> Given records
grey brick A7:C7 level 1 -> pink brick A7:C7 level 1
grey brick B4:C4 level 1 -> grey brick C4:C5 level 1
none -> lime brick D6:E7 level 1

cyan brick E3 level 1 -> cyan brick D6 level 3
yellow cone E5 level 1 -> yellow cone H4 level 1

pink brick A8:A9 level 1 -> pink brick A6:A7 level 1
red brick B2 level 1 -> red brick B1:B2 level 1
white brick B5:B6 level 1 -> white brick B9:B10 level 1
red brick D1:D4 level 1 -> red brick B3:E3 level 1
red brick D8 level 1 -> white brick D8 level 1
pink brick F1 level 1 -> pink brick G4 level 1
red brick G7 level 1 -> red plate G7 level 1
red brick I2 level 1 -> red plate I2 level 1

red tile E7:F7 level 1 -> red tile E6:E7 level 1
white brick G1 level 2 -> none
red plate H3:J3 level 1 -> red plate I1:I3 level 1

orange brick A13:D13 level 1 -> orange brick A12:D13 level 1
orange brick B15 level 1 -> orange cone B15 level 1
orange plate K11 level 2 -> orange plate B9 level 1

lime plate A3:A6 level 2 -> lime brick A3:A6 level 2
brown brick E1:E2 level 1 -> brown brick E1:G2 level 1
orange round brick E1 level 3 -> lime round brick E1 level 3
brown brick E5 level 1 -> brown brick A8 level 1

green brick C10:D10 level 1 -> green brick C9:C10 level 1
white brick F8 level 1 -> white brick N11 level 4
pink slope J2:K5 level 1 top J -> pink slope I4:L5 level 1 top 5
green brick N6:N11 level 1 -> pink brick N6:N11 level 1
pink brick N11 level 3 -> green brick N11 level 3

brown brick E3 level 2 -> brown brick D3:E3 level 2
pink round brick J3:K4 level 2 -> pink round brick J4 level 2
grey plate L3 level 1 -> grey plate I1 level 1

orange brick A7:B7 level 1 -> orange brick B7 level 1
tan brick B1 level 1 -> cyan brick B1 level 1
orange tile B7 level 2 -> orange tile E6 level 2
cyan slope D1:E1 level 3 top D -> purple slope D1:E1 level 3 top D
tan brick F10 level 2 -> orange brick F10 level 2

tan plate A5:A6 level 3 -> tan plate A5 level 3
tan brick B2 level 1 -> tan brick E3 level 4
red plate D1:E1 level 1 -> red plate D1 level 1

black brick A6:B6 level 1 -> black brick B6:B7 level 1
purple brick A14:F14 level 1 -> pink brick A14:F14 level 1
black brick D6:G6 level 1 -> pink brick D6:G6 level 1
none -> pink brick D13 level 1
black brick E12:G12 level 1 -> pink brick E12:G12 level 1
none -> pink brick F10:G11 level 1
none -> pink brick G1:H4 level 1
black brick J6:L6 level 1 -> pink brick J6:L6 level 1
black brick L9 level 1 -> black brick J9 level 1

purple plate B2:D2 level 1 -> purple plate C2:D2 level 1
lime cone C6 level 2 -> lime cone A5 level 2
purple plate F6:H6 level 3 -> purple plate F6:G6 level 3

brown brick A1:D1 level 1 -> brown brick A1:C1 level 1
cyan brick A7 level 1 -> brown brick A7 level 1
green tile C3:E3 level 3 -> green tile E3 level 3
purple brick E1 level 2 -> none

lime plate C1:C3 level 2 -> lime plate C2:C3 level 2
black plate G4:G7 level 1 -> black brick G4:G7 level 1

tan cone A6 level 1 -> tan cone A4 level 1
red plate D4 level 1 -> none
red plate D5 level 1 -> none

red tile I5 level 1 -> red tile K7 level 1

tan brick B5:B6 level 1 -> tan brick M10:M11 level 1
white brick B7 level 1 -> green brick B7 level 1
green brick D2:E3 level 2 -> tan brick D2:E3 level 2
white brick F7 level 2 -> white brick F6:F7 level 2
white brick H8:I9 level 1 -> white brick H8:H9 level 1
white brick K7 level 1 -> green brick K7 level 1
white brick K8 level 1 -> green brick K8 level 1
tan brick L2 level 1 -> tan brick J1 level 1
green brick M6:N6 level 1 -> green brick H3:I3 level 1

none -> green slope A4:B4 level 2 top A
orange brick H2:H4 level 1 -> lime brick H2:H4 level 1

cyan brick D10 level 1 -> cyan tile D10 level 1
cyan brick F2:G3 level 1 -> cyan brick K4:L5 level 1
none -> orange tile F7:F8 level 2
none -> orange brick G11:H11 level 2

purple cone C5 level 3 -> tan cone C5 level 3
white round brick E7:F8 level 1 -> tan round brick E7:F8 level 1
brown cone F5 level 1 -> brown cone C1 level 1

> Task directions
Of the entries listed above, reproduce only the lines starting at the line containing "white brick K7" and ending at the line containing "cyan brick D10". Include both, exactly as they stand.

> Answer to this task
white brick K7 level 1 -> green brick K7 level 1
white brick K8 level 1 -> green brick K8 level 1
tan brick L2 level 1 -> tan brick J1 level 1
green brick M6:N6 level 1 -> green brick H3:I3 level 1

none -> green slope A4:B4 level 2 top A
orange brick H2:H4 level 1 -> lime brick H2:H4 level 1

cyan brick D10 level 1 -> cyan tile D10 level 1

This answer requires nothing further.